╔══

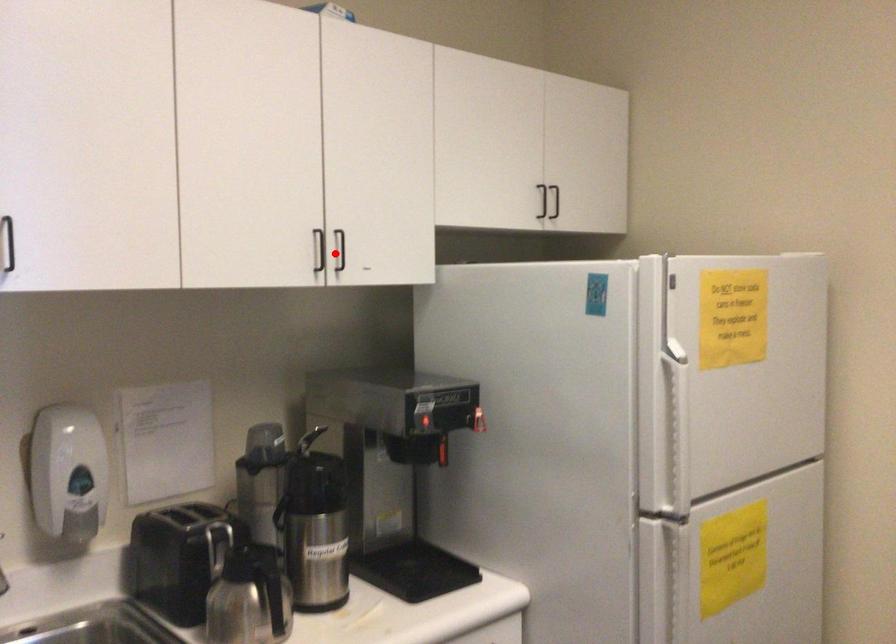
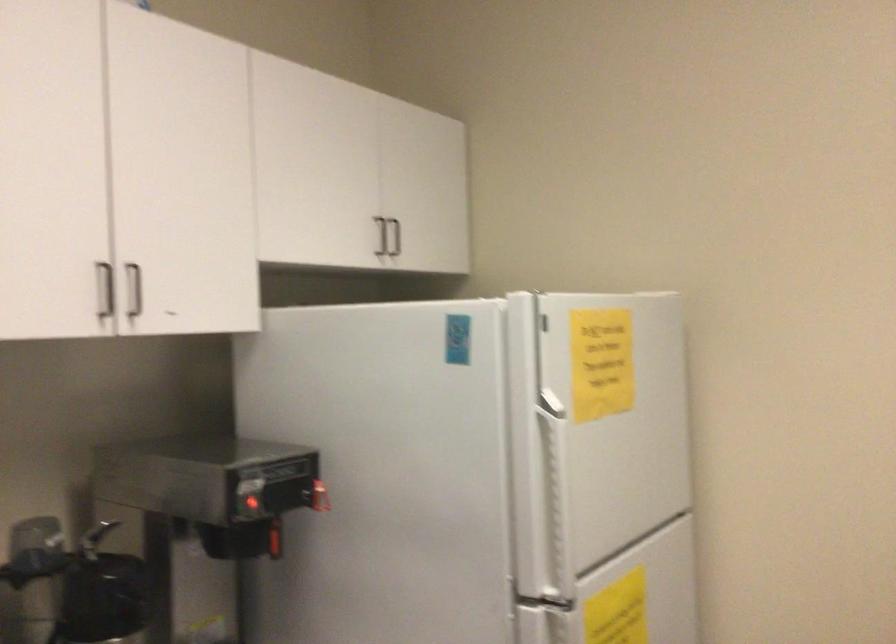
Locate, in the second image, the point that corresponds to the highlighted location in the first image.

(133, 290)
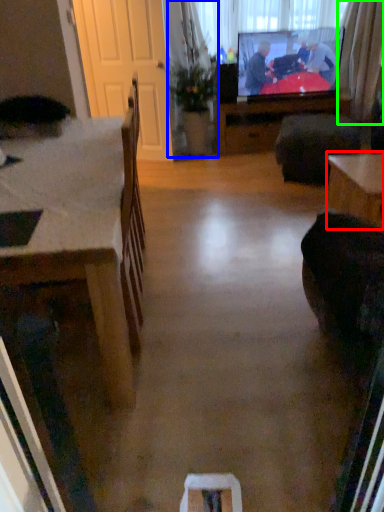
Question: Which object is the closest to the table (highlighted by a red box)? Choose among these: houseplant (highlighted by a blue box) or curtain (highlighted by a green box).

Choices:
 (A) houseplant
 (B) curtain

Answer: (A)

╚══

- Exercise aim
Please present every line of the entries above as a numbered list, skipping blank lines and leaving out the pictures.

- Correct result
1. Locate, in the second image, the point that corresponds to the highlighted location in the first image.
2. (133, 290)
3. Question: Which object is the closest to the table (highlighted by a red box)? Choose among these: houseplant (highlighted by a blue box) or curtain (highlighted by a green box).
4. Choices:
5.  (A) houseplant
6.  (B) curtain
7. Answer: (A)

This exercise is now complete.